Work instructions →
The lines you return must be all those in the data that hold the string "brown".
── Records shown
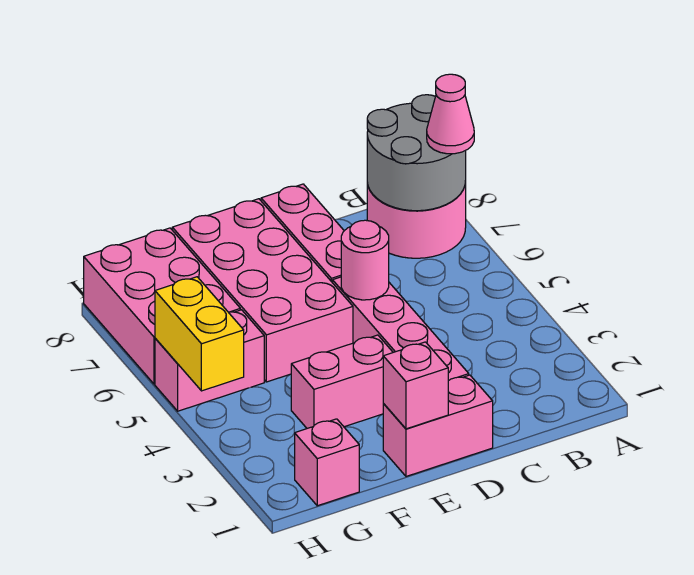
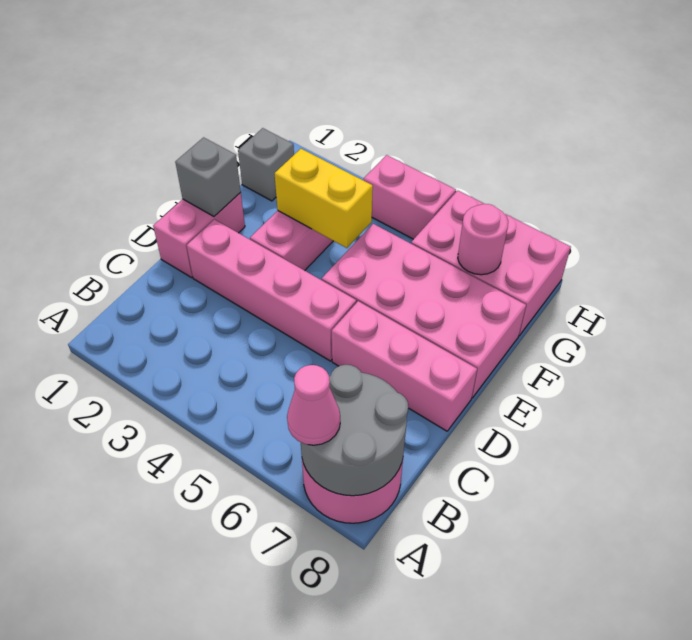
pink round brick D5 level 2 -> pink round brick G7 level 2
pink brick E1 level 2 -> grey brick E1 level 2
pink brick G1 level 1 -> grey brick G1 level 1
pink brick G5:H5 level 1 -> pink brick H4:H5 level 1
yellow brick H4:H5 level 2 -> yellow brick F3:F4 level 2

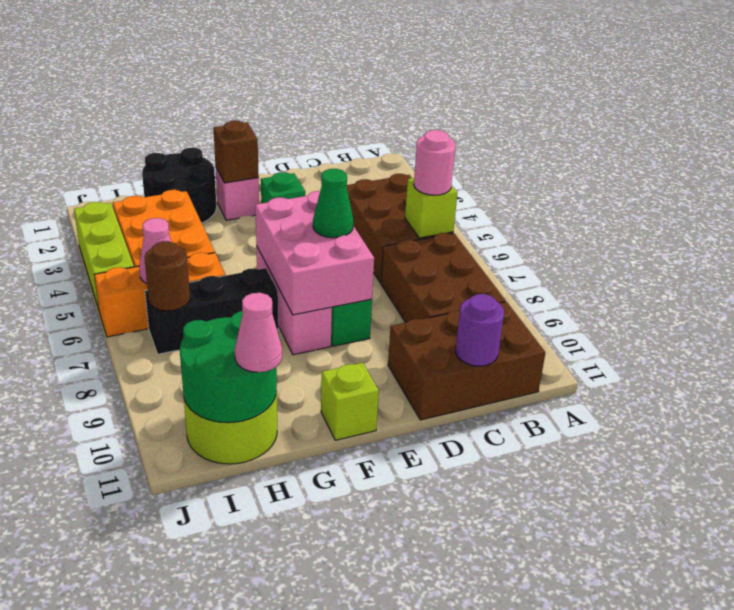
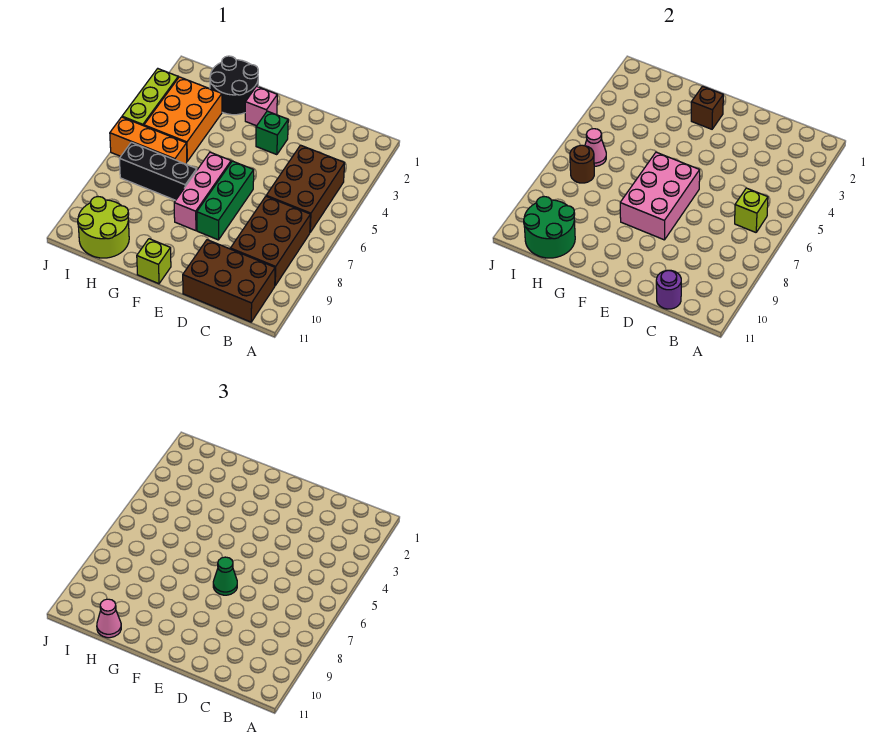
pink round brick B6 level 3 -> none

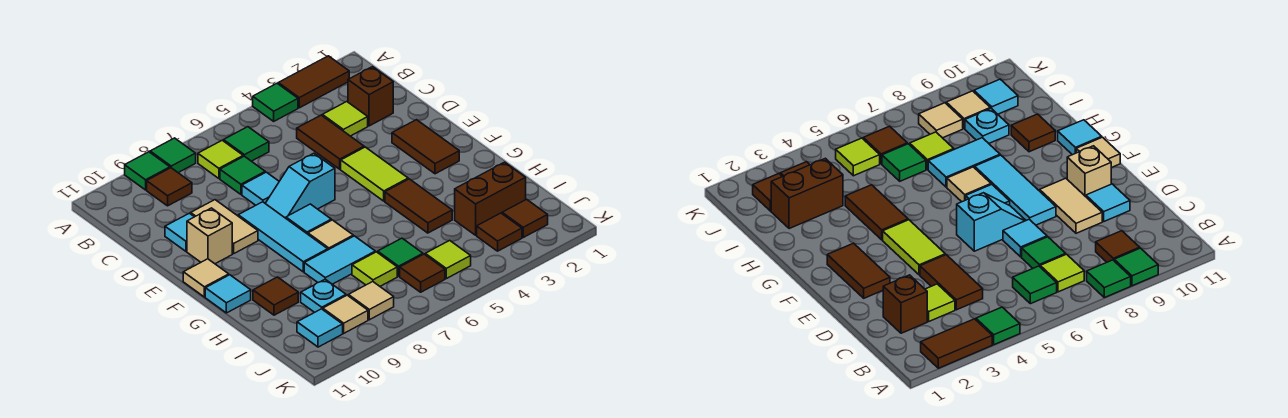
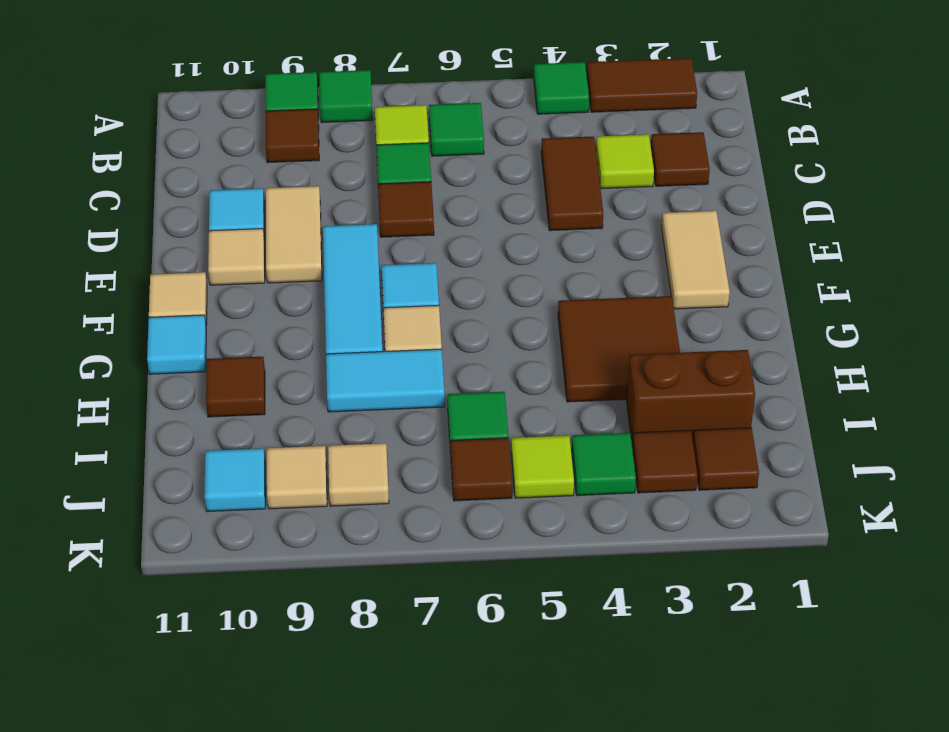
brown brick C2 level 1 -> brown tile C2 level 1
cyan tile D7 level 1 -> brown tile D7 level 1
brown tile E2:F2 level 1 -> tan tile E2:F2 level 1
lime tile E4:F4 level 1 -> none
cyan slope E6:E7 level 1 top 6 -> none
tan brick E10 level 1 -> tan tile E10 level 1
brown tile G4:H4 level 1 -> brown tile G3:H4 level 1
lime tile I7 level 1 -> none
cyan plate I9 level 1 -> none
none -> green tile J4 level 1

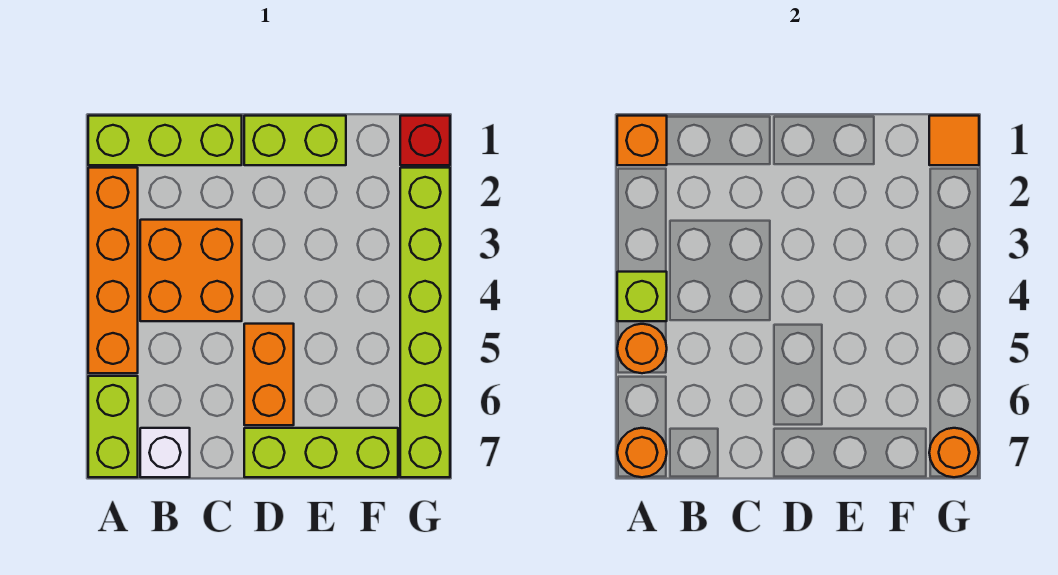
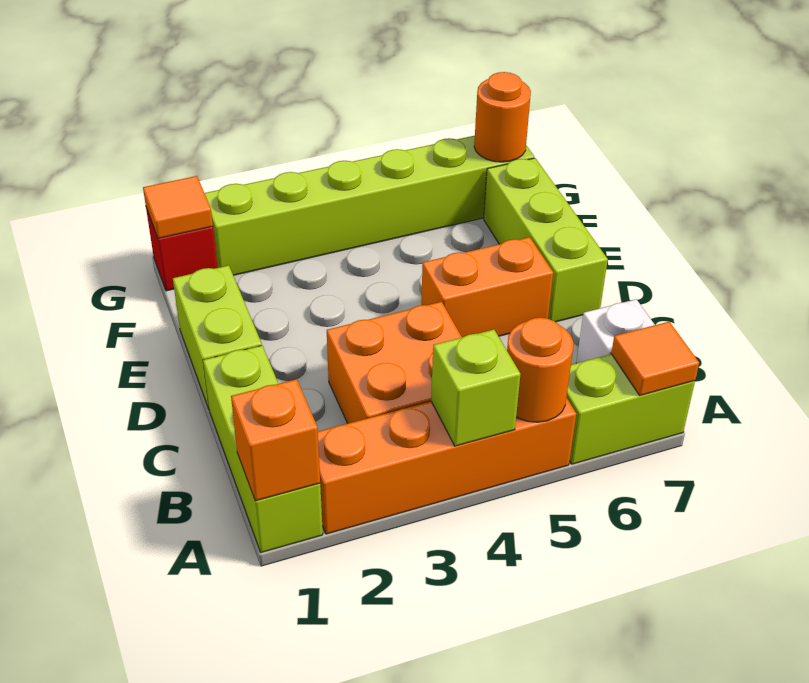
orange round brick A7 level 2 -> orange tile A7 level 2

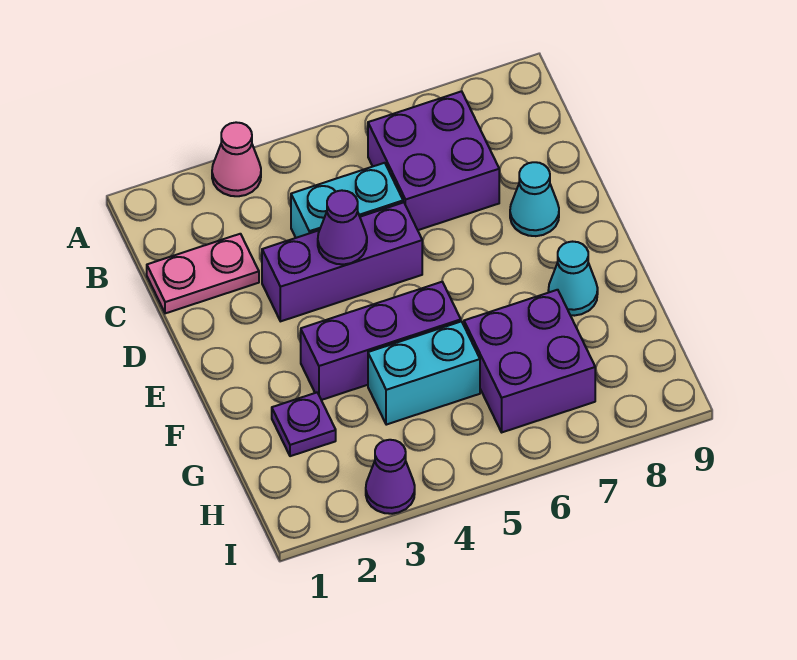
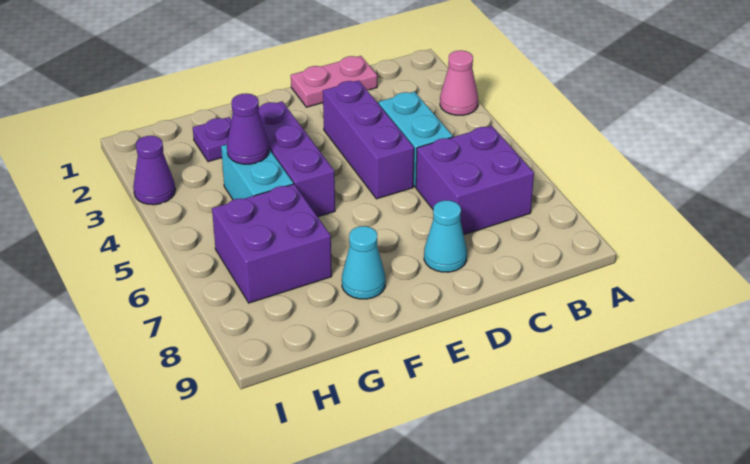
pink plate C1:C2 level 1 -> pink plate C1:D1 level 1
purple cone D4 level 2 -> purple cone G4 level 2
────
Problem solution →
brown brick C2 level 1 -> brown tile C2 level 1
cyan tile D7 level 1 -> brown tile D7 level 1
brown tile E2:F2 level 1 -> tan tile E2:F2 level 1
brown tile G4:H4 level 1 -> brown tile G3:H4 level 1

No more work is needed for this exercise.